→ PROBLEM TO SOLVE:
Every line of the data should be written out exactly, with the pictures left out.

Scene comparison data
* * * * * * *

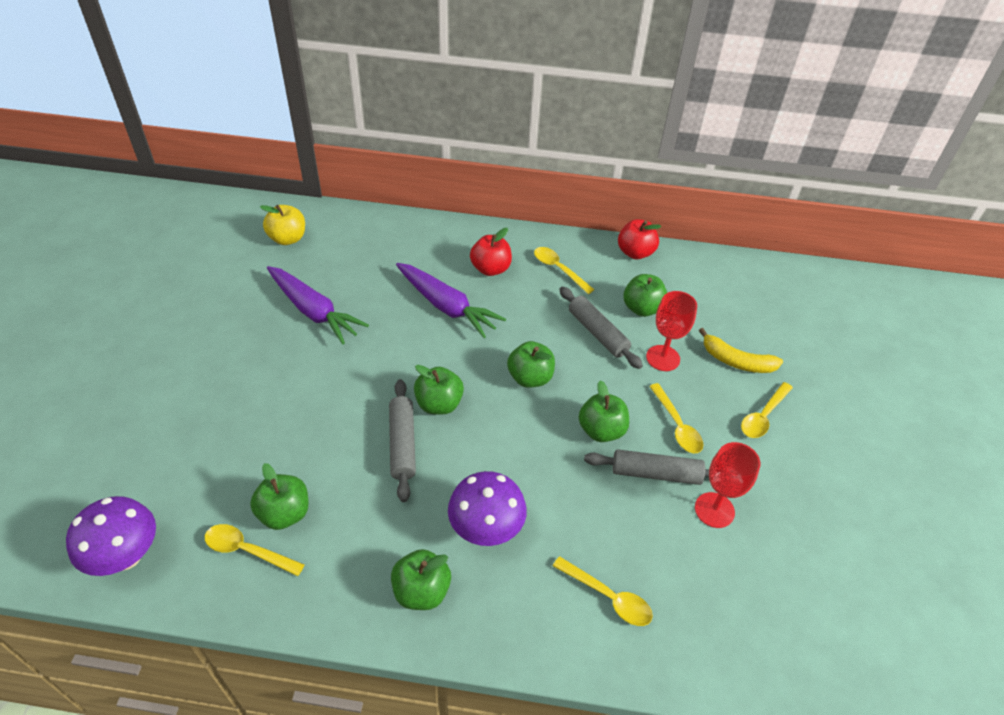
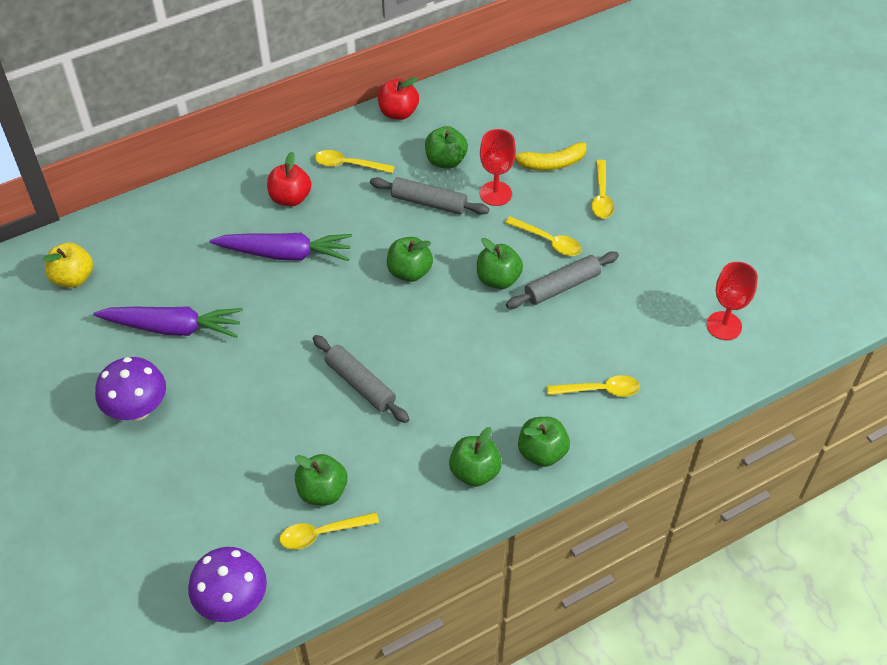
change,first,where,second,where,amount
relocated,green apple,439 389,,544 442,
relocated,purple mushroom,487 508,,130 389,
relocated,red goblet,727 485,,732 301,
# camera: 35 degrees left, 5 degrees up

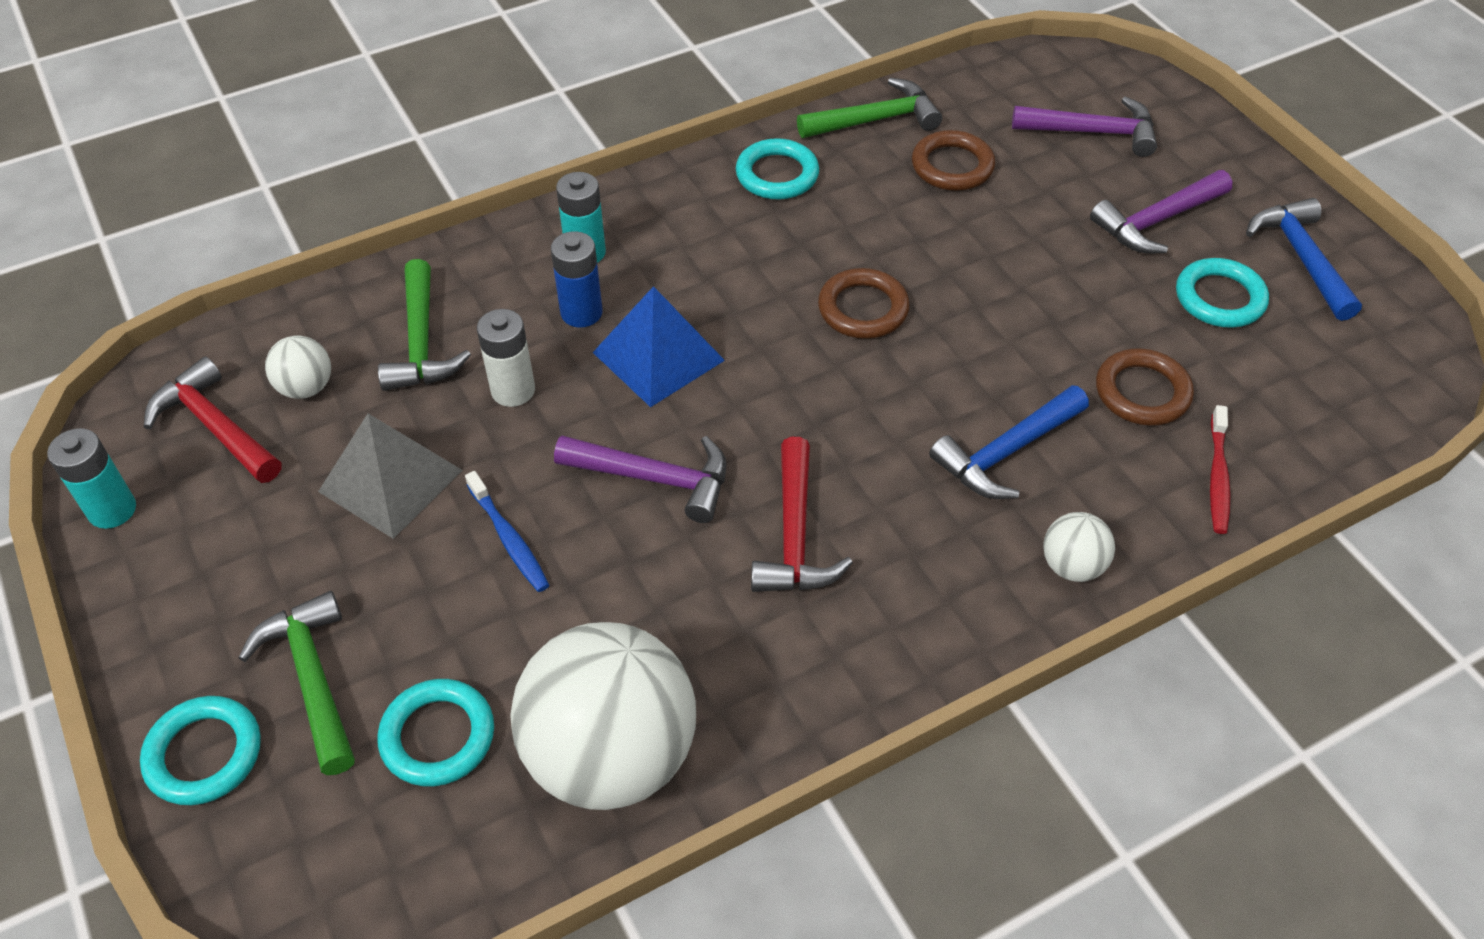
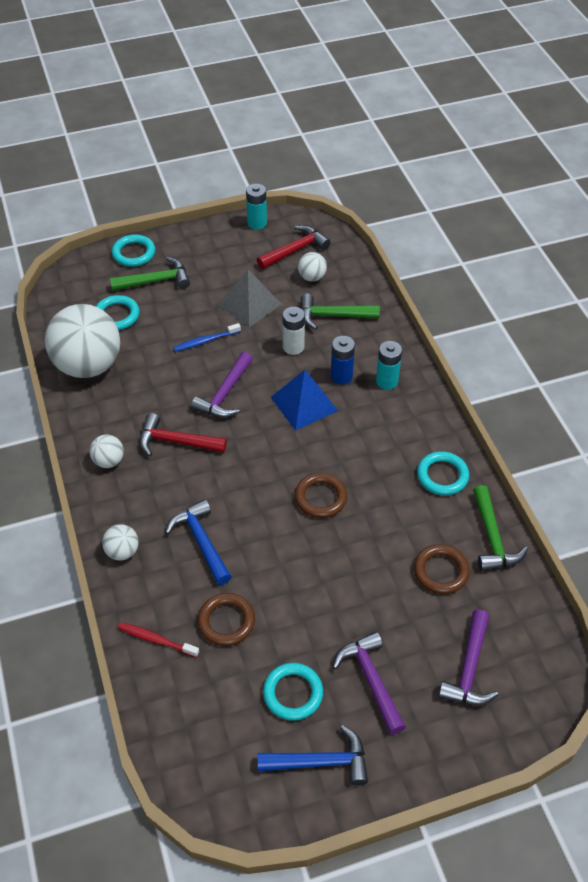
change,first,where,second,where,amount
appeared,,,white ball,106 451,
# camera: 100 degrees right, 0 degrees up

* * * * * * *

→ TASK RESULT:
change,first,where,second,where,amount
relocated,green apple,439 389,,544 442,
relocated,purple mushroom,487 508,,130 389,
relocated,red goblet,727 485,,732 301,
# camera: 35 degrees left, 5 degrees up

change,first,where,second,where,amount
appeared,,,white ball,106 451,
# camera: 100 degrees right, 0 degrees up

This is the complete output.